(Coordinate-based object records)
----------------
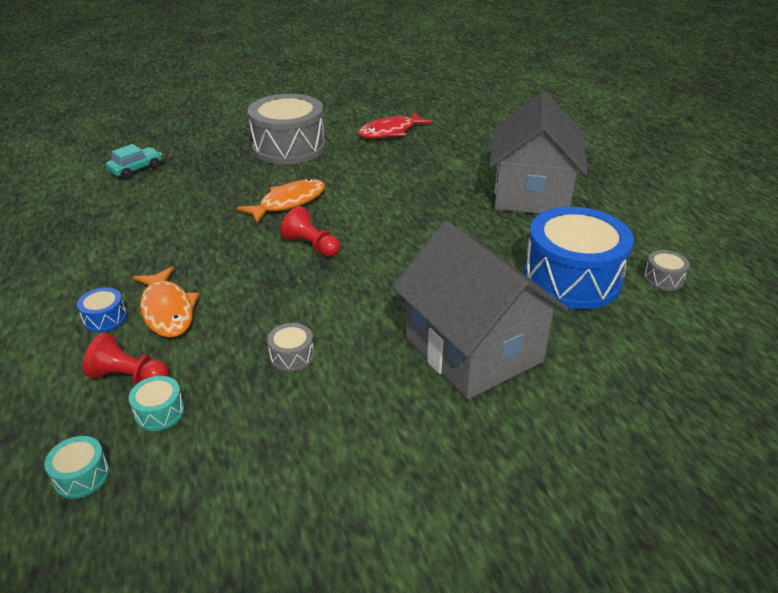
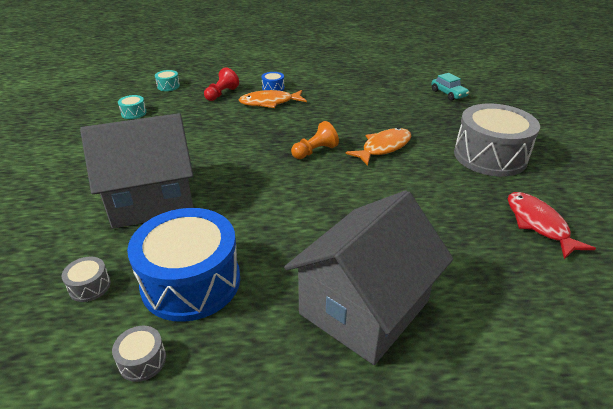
camera: 105 degrees right, 0 degrees up
(159, 412) = (190, 100): turquoise drum -> turquoise drum (133, 113)
(288, 202) = (383, 147): orange fish -> orange fish turned 105 degrees counterclockwise
(292, 356) = (201, 134): grey drum -> grey drum (90, 286)
(311, 246) = (315, 151): red pawn -> orange pawn
(531, 193) = (364, 307): grey house -> grey house turned 75 degrees counterclockwise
----------------
WHAT IS BEING ASKED: When you copy the records above, keep every word exact but leave out the pictures.

ANSWER SECTION:
camera: 105 degrees right, 0 degrees up
(159, 412) = (190, 100): turquoise drum -> turquoise drum (133, 113)
(288, 202) = (383, 147): orange fish -> orange fish turned 105 degrees counterclockwise
(292, 356) = (201, 134): grey drum -> grey drum (90, 286)
(311, 246) = (315, 151): red pawn -> orange pawn
(531, 193) = (364, 307): grey house -> grey house turned 75 degrees counterclockwise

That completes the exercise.